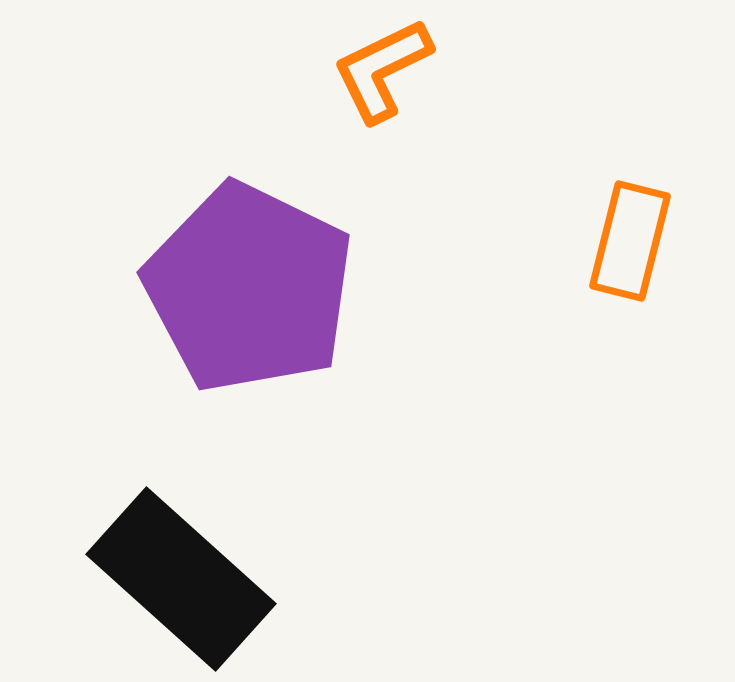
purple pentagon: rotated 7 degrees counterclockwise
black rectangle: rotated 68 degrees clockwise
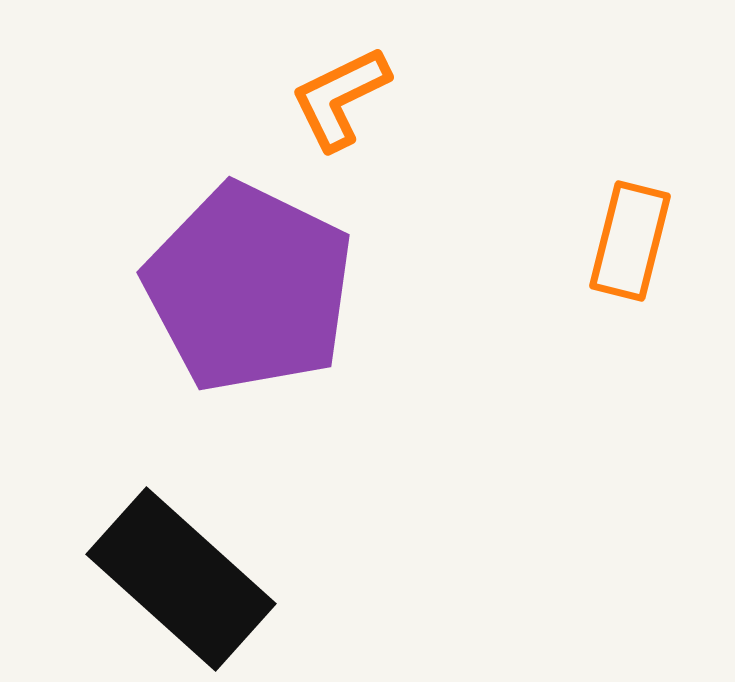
orange L-shape: moved 42 px left, 28 px down
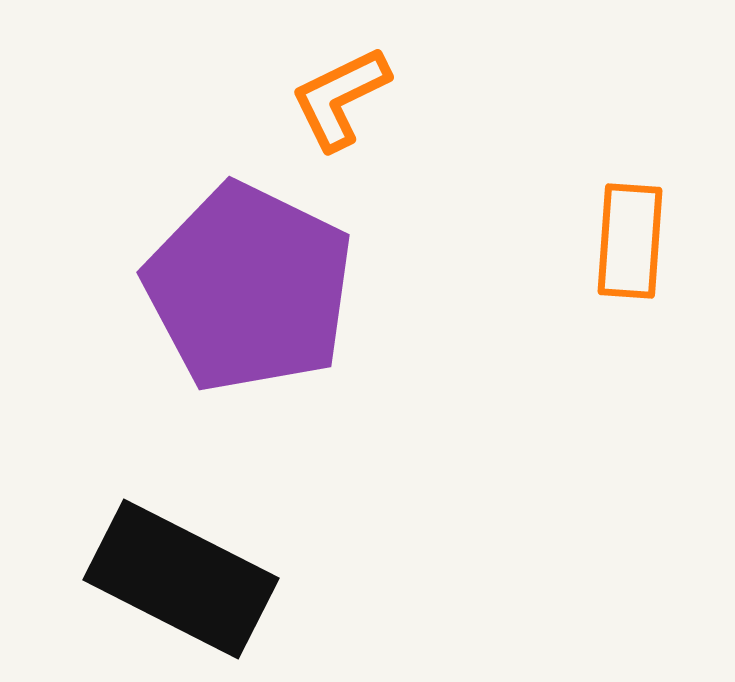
orange rectangle: rotated 10 degrees counterclockwise
black rectangle: rotated 15 degrees counterclockwise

Stated problem: Express the listing above as a Markdown table with the columns "No." and "Entry", giving each line a row number and skipping blank lines. Leave the picture lines out.

Output for this exercise:
| No. | Entry |
|---|---|
| 1 | purple pentagon: rotated 7 degrees counterclockwise |
| 2 | black rectangle: rotated 68 degrees clockwise |
| 3 | orange L-shape: moved 42 px left, 28 px down |
| 4 | orange rectangle: rotated 10 degrees counterclockwise |
| 5 | black rectangle: rotated 15 degrees counterclockwise |